> Task: The required output is all lines below that contain the word "brick".

[Information supplied Boundary: Start]

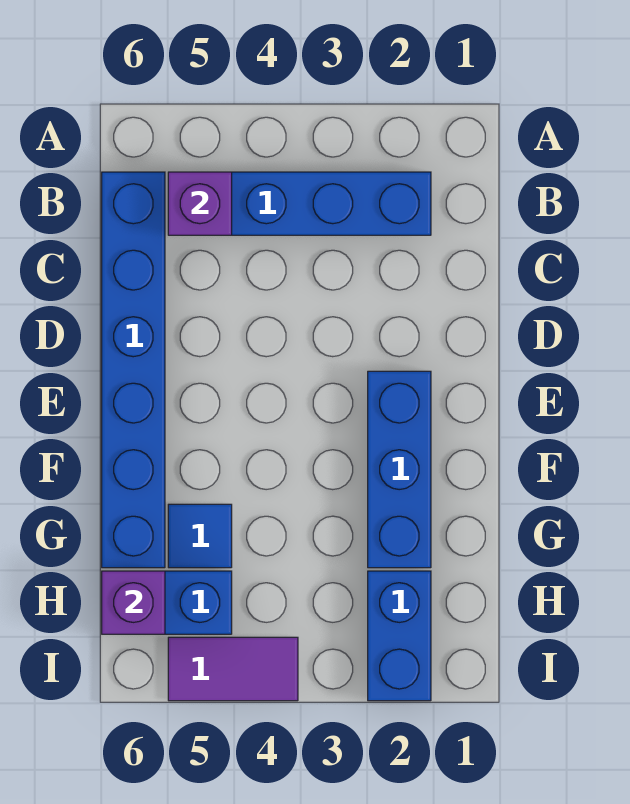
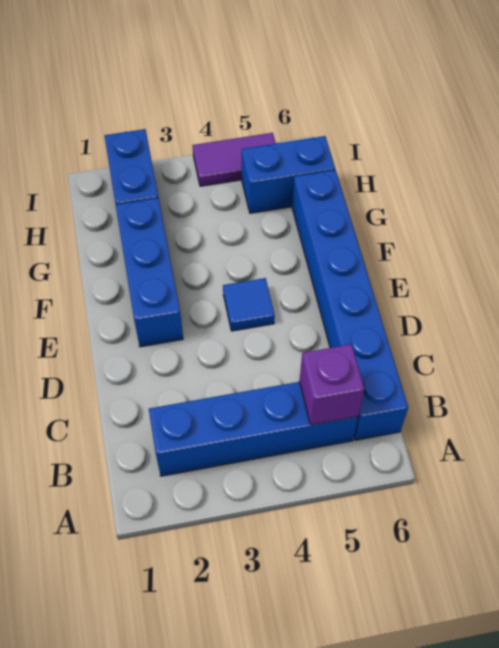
blue tile G5 level 1 -> blue tile E4 level 1
purple brick H6 level 2 -> none

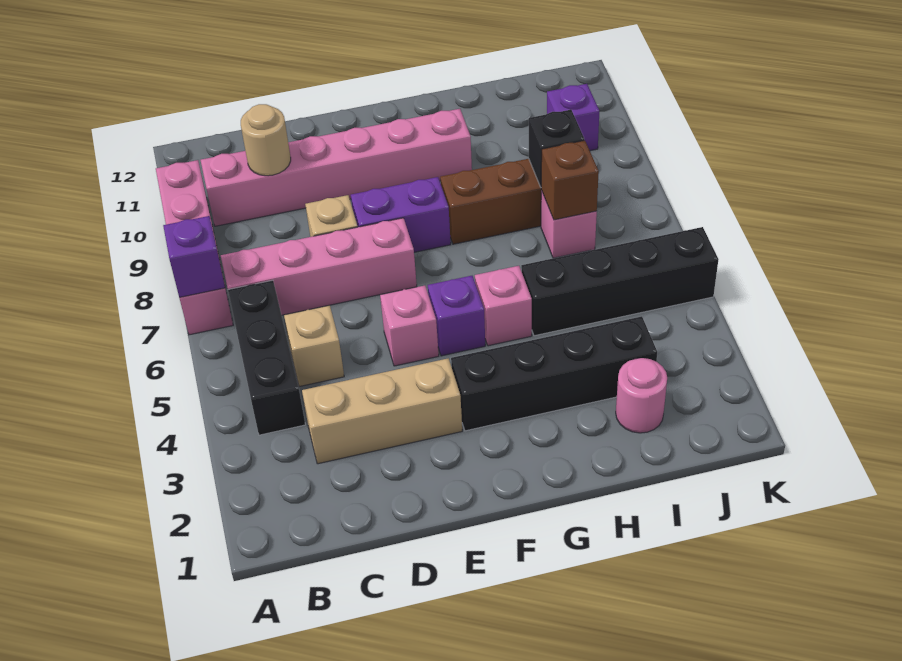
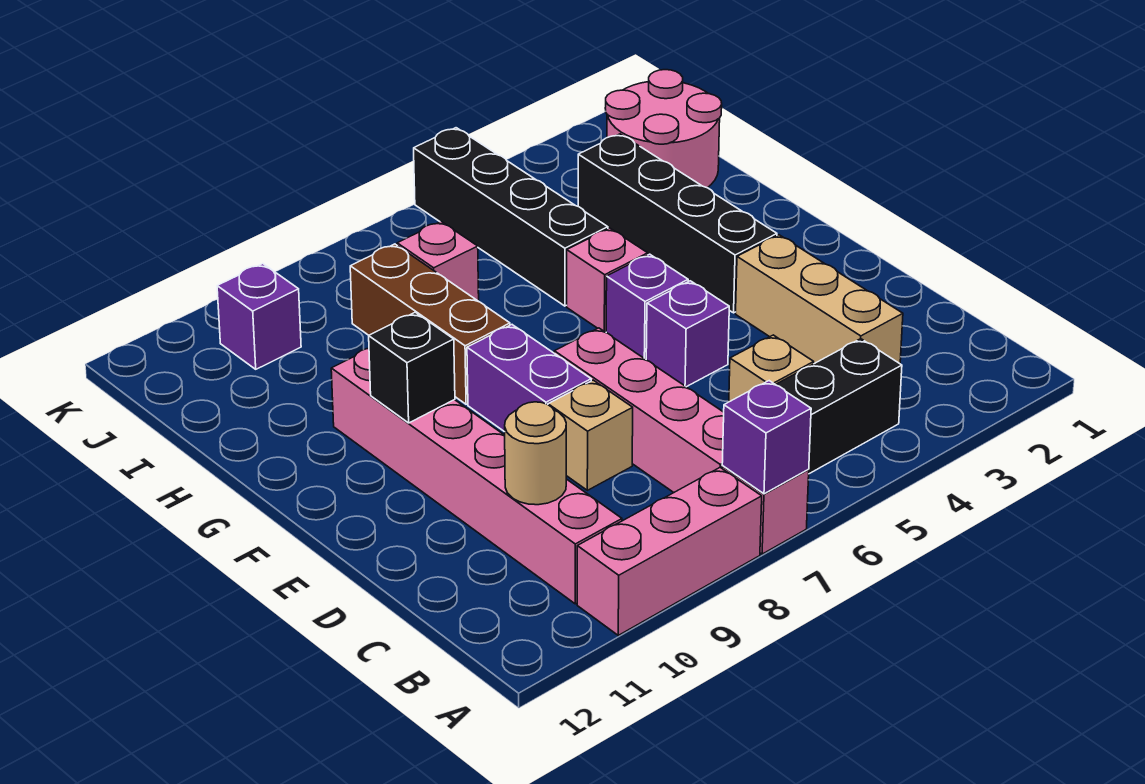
pink brick E5 level 1 -> purple brick E5 level 1
pink round brick I2 level 1 -> pink round brick I1:J2 level 1
brown brick I7 level 2 -> none
black brick I8 level 2 -> black brick F10 level 2

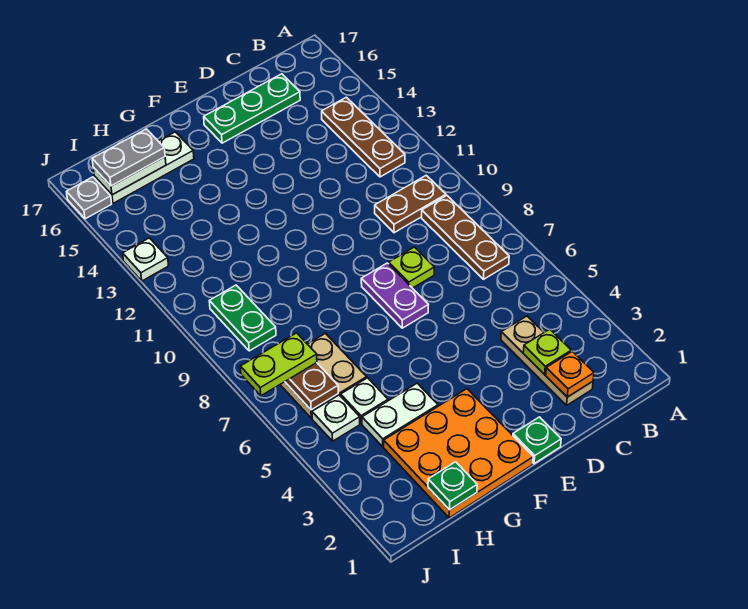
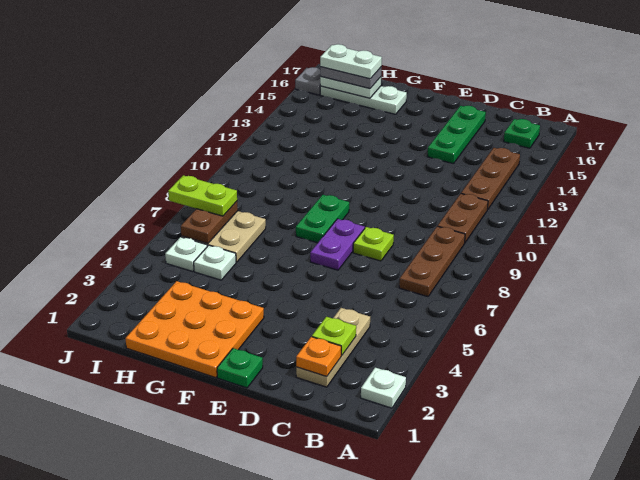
brown plate B10:C10 level 1 -> brown plate B10:B11 level 1
green plate C16:E16 level 1 -> green plate D14:D16 level 1
white plate G4:H4 level 1 -> white plate H16:I16 level 4
green plate H1 level 2 -> green plate B16 level 1
green plate I9:I10 level 1 -> green plate F8:F9 level 1
white plate J13 level 1 -> white plate A2 level 1

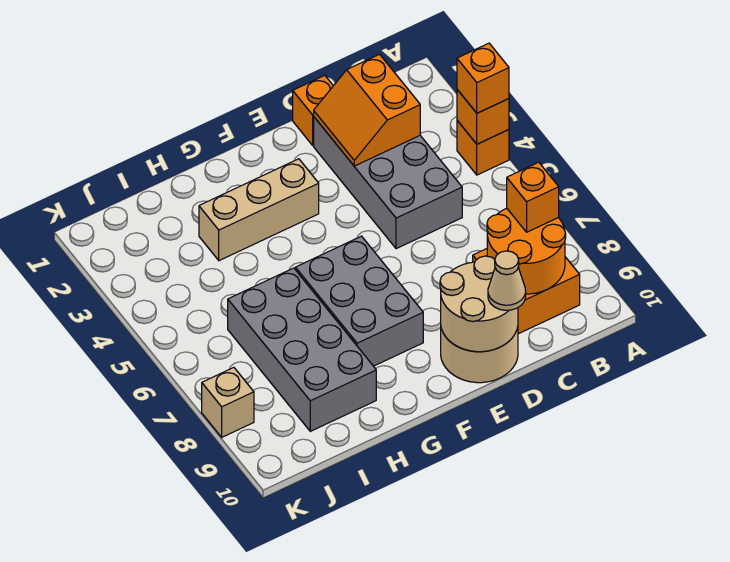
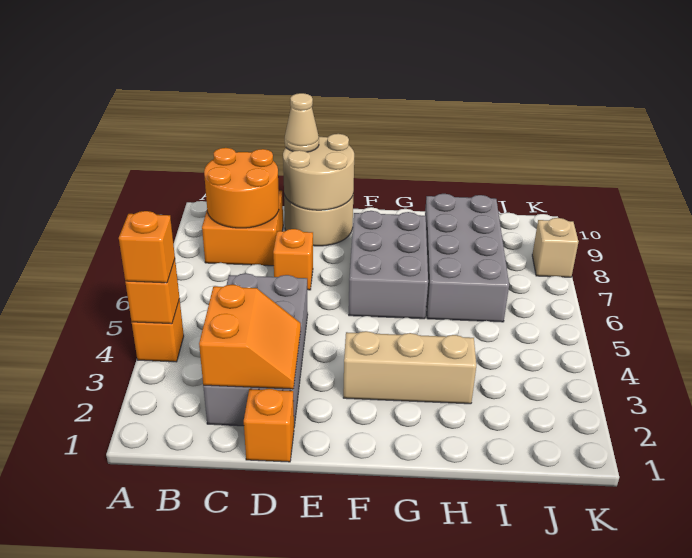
orange brick B8 level 3 -> orange brick D7 level 1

[Information supplied Boundary: End]

> Output of the task:
purple brick H6 level 2 -> none
pink brick E5 level 1 -> purple brick E5 level 1
pink round brick I2 level 1 -> pink round brick I1:J2 level 1
brown brick I7 level 2 -> none
black brick I8 level 2 -> black brick F10 level 2
orange brick B8 level 3 -> orange brick D7 level 1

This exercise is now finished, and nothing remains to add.